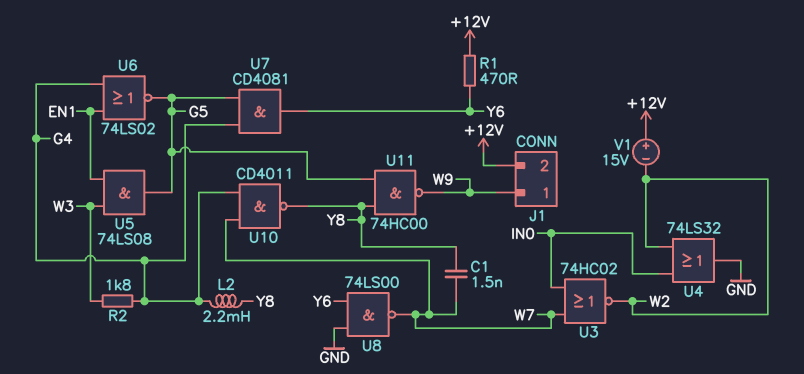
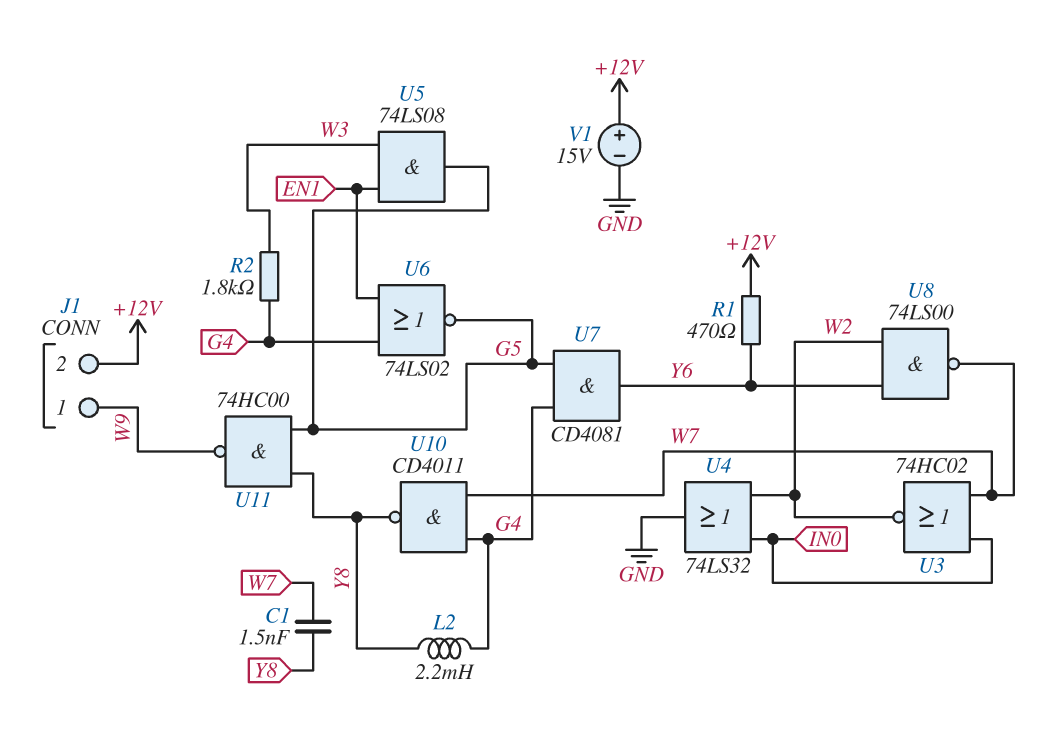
U8: NAND 74LS00 (in GND, in Y6, out W7) -> NAND 74LS00 (in W2, in Y6, out W7)
V1: 15V (plus +12V, minus W2) -> 15V (plus +12V, minus GND)

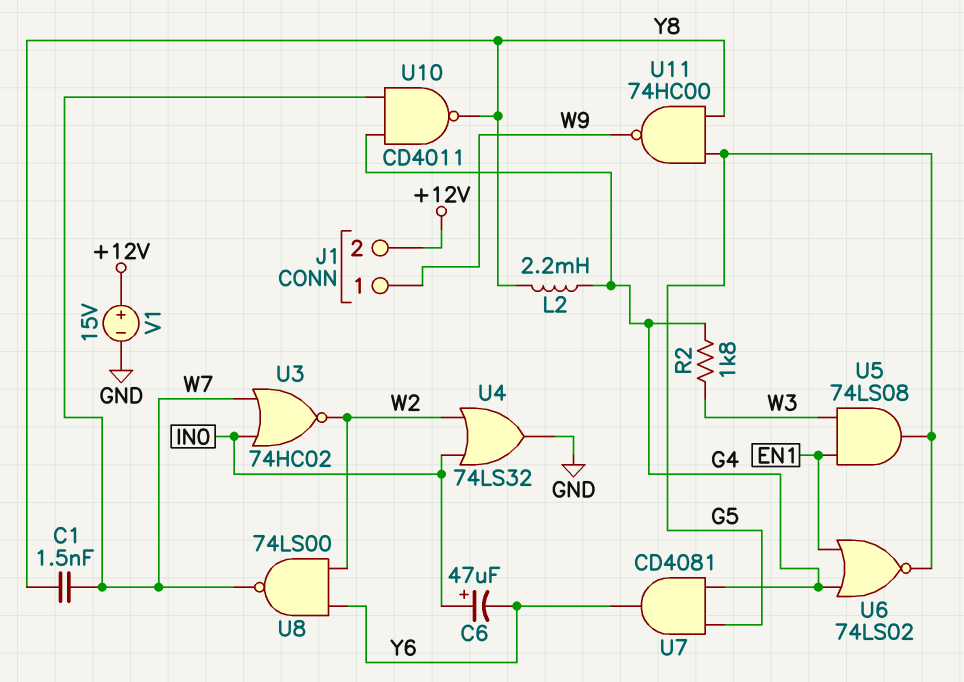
C6: none -> 47uF (plus IN0, minus Y6)
R1: 470 (+12V, Y6) -> none

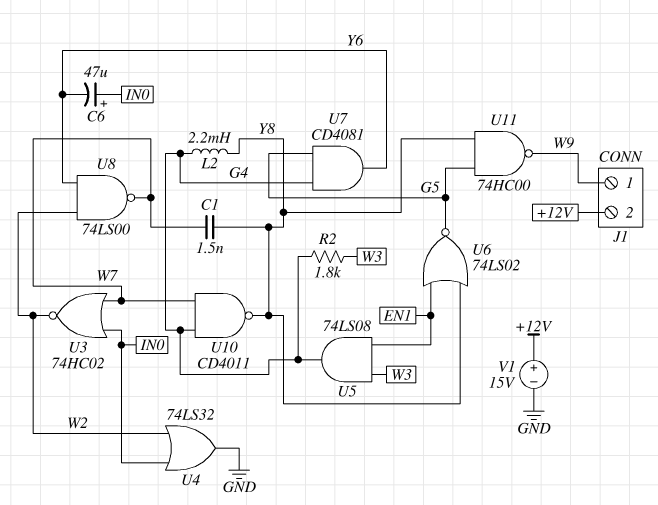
U5: AND 74LS08 (in EN1, in W3, out G5) -> AND 74LS08 (in EN1, in W3, out G4)
U6: NOR 74LS02 (in EN1, in G4, out G5) -> NOR 74LS02 (in EN1, in Y8, out G5)

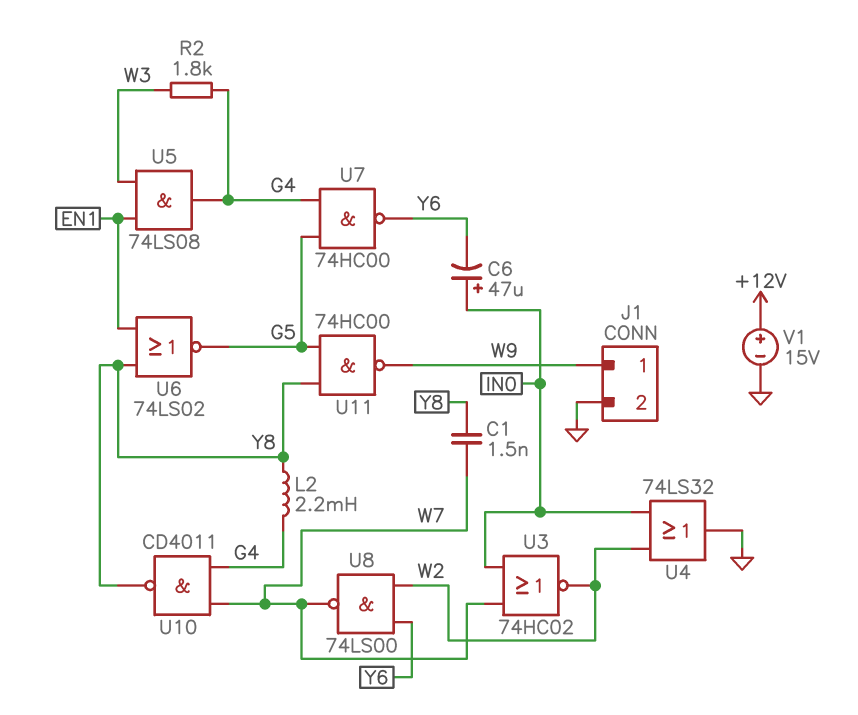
J1 pin 2: +12V -> GND
U7: AND CD4081 (in G4, in G5, out Y6) -> NAND 74HC00 (in G4, in G5, out Y6)

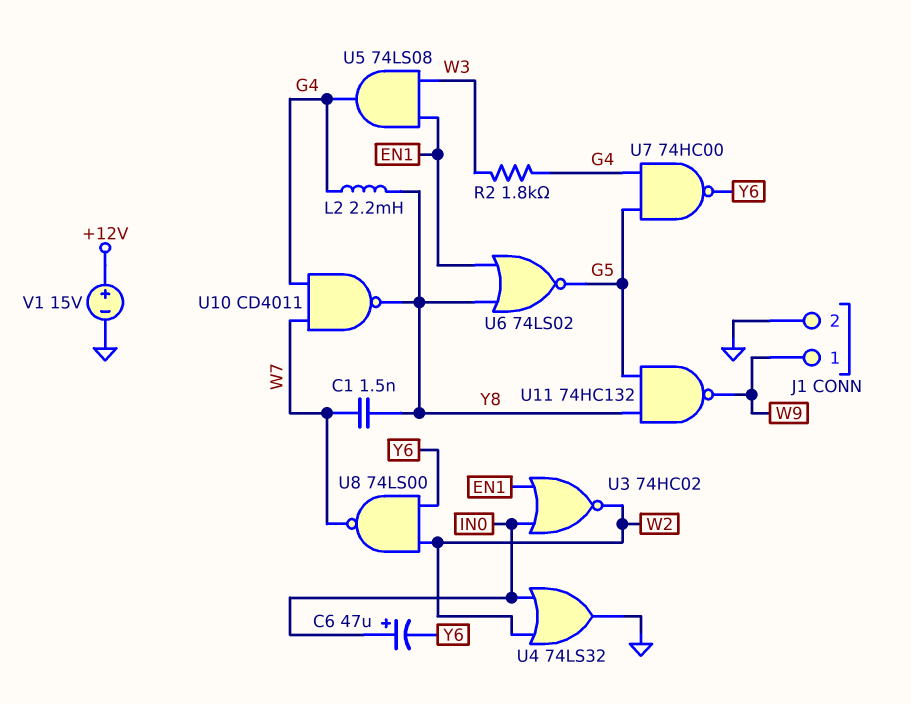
U3: NOR 74HC02 (in IN0, in W7, out W2) -> NOR 74HC02 (in EN1, in IN0, out W2)
U11: NAND 74HC00 (in G5, in Y8, out W9) -> NAND 74HC132 (in G5, in Y8, out W9)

= TRY IT =
All that is needed is how many lines of the data contain "plus", stated as a number.

= OUTPUT BELOW =
2